### Problem statement
Go through the records below and show every line with the string "turned".

### Data supplied
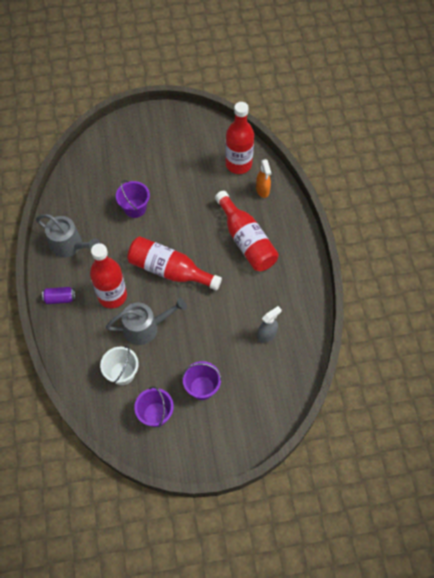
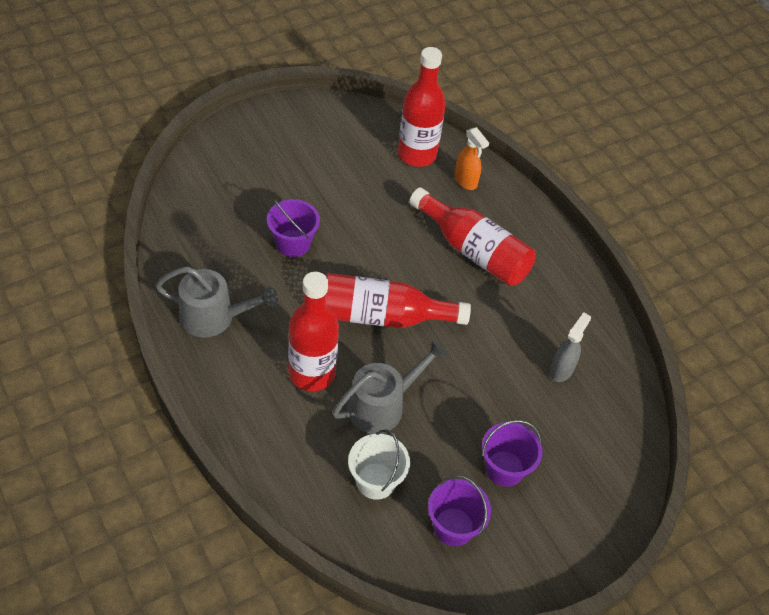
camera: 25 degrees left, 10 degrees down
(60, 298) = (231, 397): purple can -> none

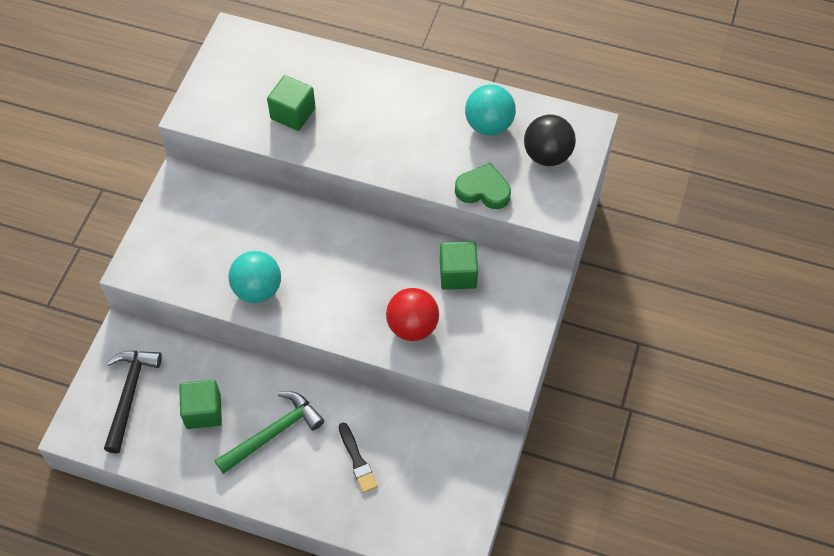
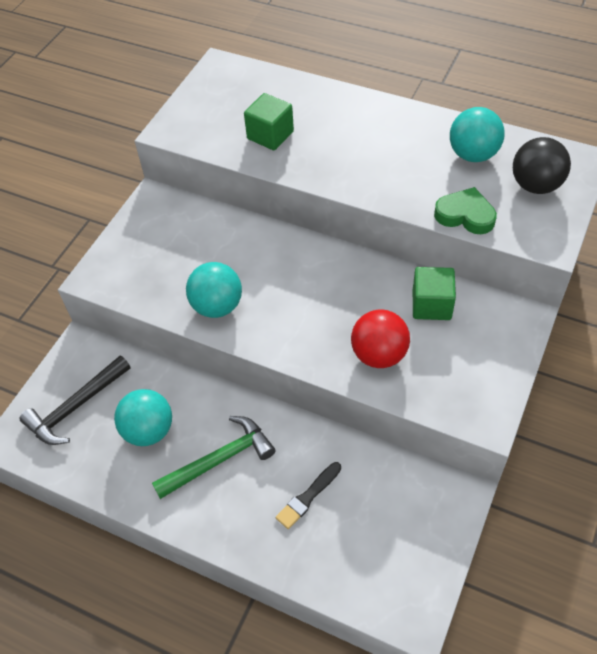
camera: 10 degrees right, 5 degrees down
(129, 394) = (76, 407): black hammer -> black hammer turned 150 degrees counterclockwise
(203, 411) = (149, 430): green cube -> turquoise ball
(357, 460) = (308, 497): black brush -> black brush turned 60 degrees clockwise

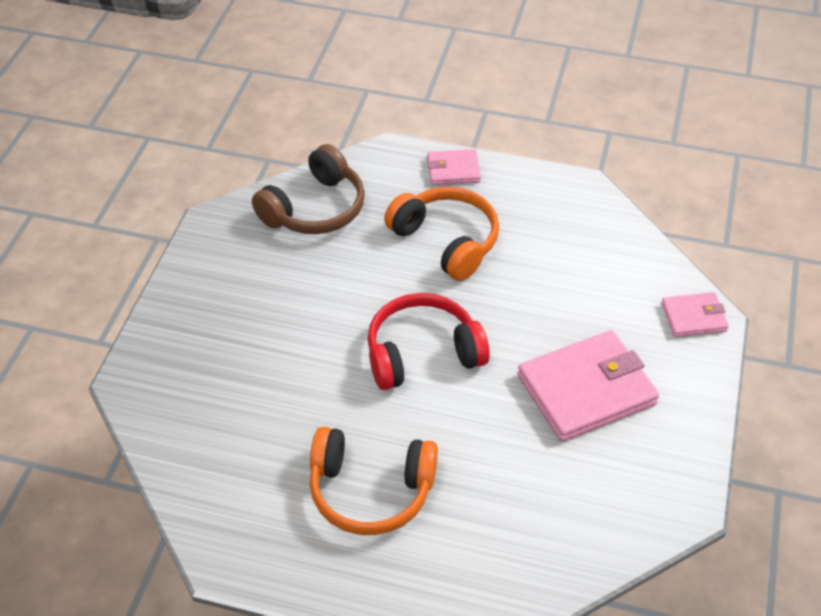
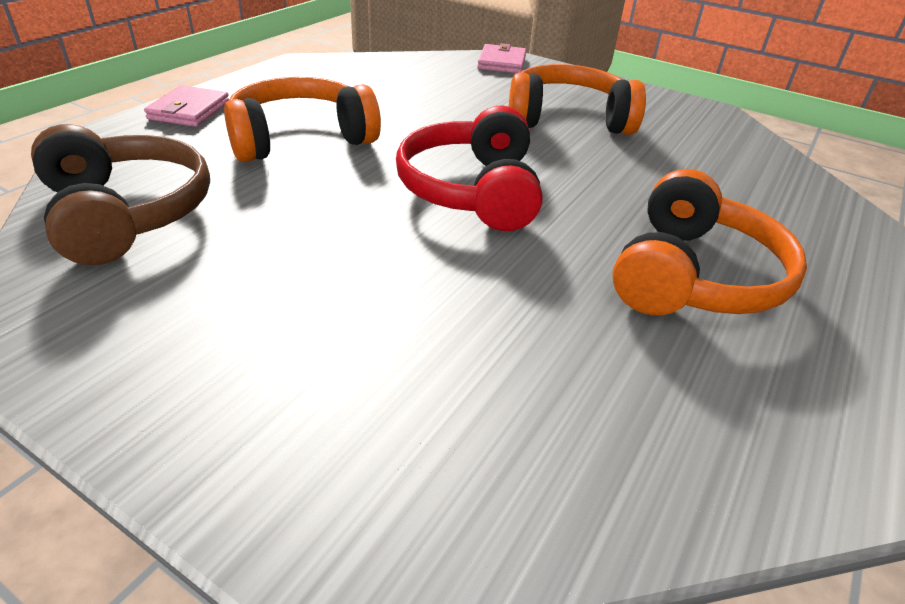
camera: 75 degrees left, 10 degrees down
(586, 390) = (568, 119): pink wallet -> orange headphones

### Result of this task
(129, 394) = (76, 407): black hammer -> black hammer turned 150 degrees counterclockwise
(357, 460) = (308, 497): black brush -> black brush turned 60 degrees clockwise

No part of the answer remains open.